**YOUR OBJECTIVE**
Please reproduce the entries exactly, skipping each picture.

**Stored data entries**
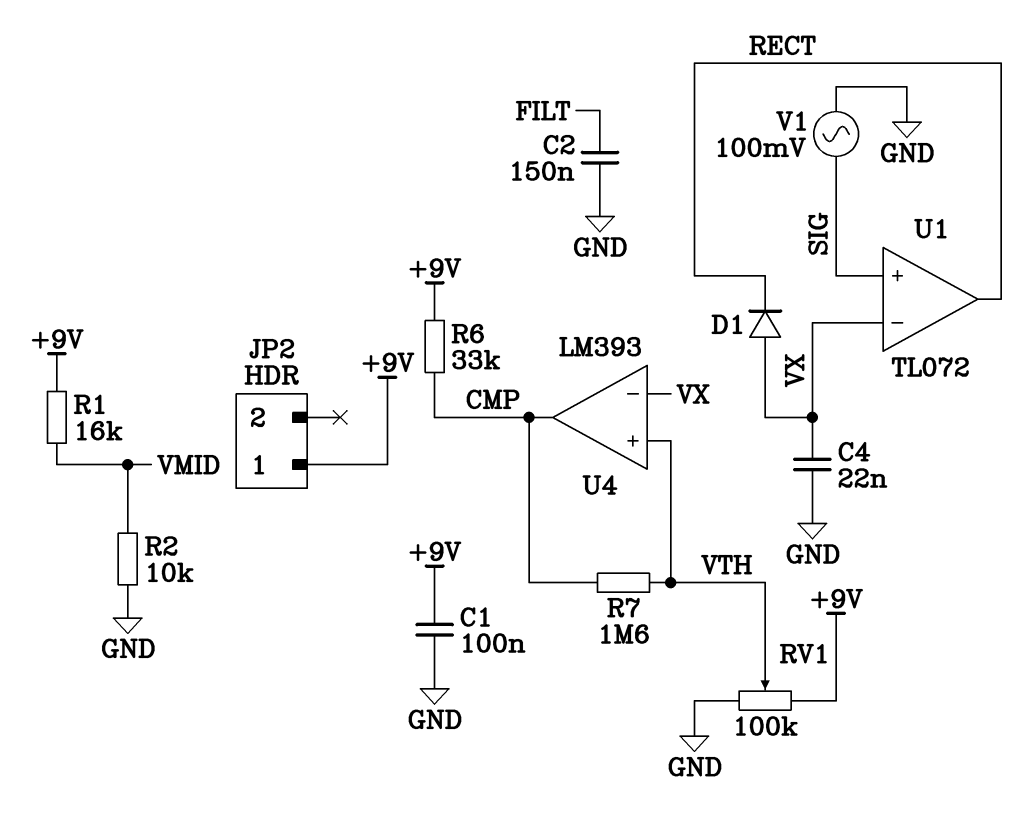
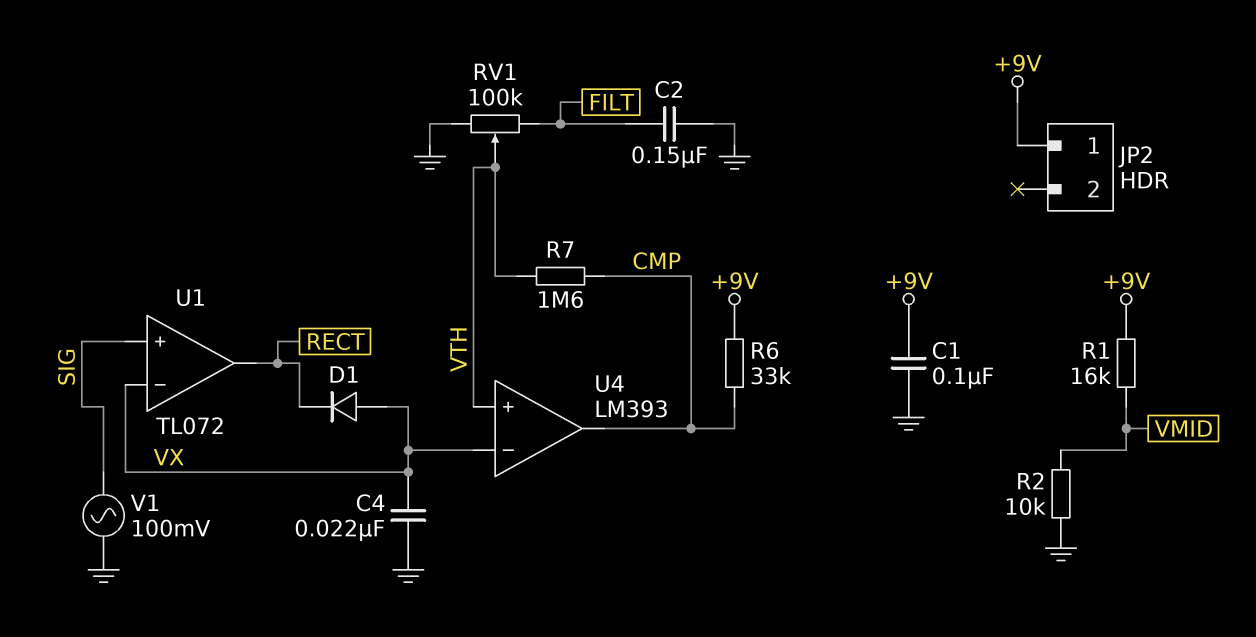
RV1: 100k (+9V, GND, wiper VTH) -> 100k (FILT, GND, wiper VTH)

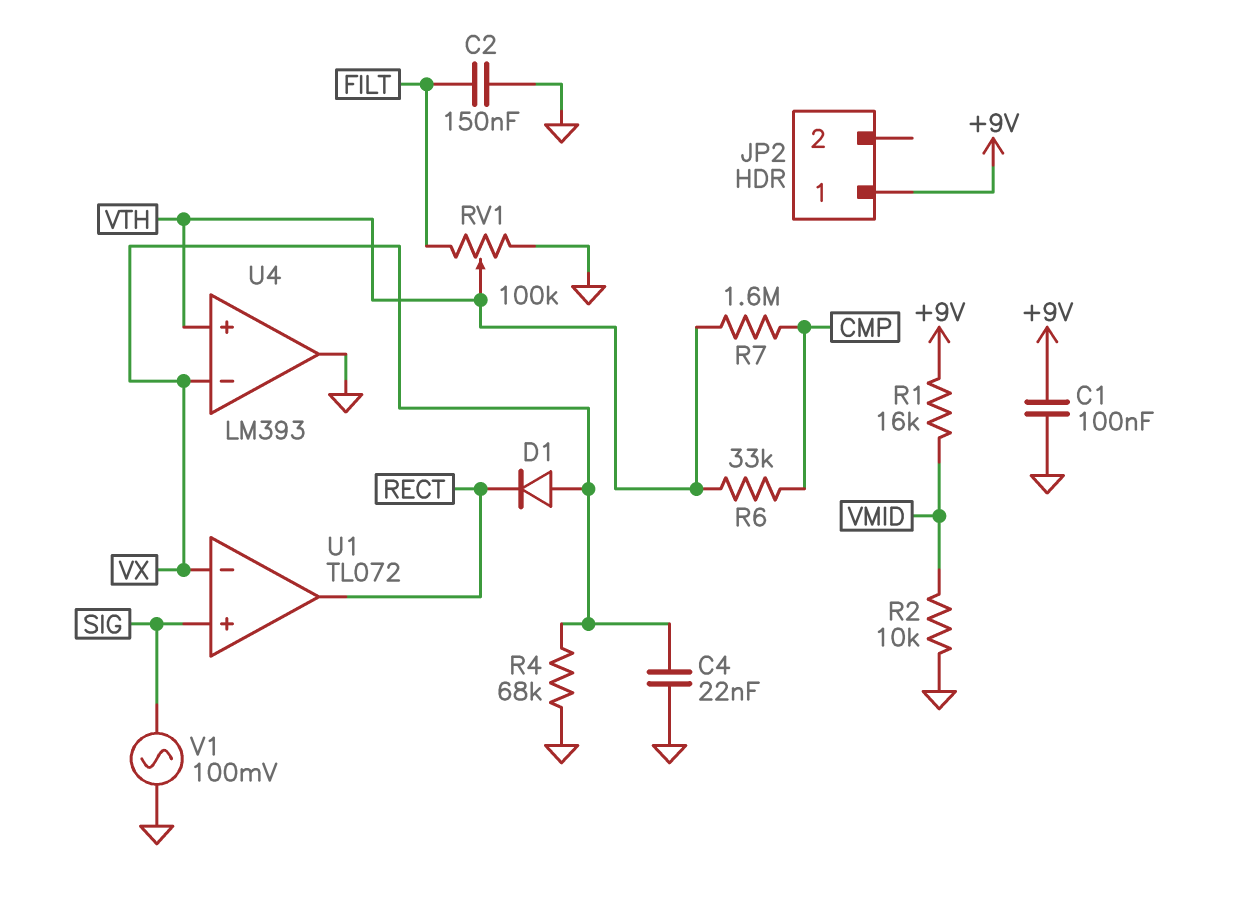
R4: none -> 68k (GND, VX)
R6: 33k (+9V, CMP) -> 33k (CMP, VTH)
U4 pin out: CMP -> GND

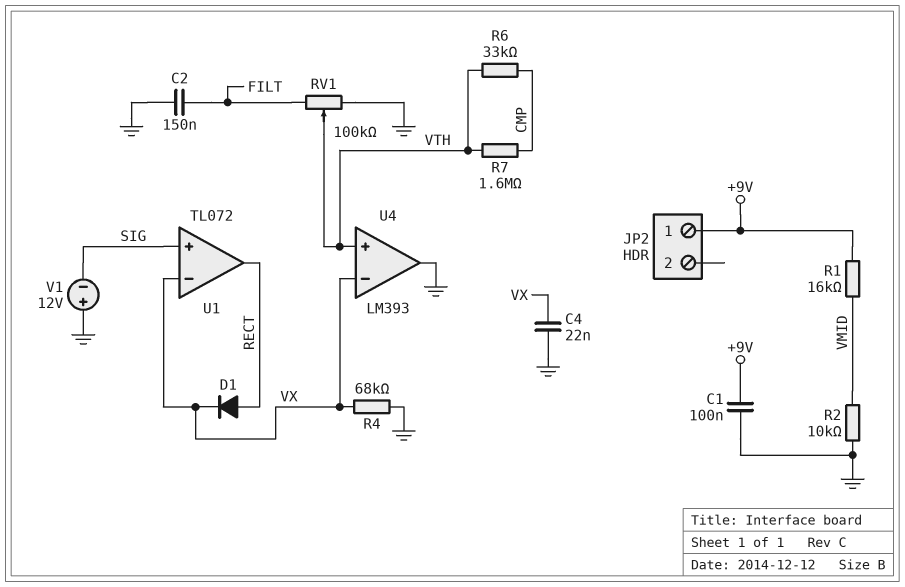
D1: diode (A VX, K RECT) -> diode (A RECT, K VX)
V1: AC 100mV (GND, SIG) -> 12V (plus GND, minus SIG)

**REPLY**
RV1: 100k (+9V, GND, wiper VTH) -> 100k (FILT, GND, wiper VTH)

R4: none -> 68k (GND, VX)
R6: 33k (+9V, CMP) -> 33k (CMP, VTH)
U4 pin out: CMP -> GND

D1: diode (A VX, K RECT) -> diode (A RECT, K VX)
V1: AC 100mV (GND, SIG) -> 12V (plus GND, minus SIG)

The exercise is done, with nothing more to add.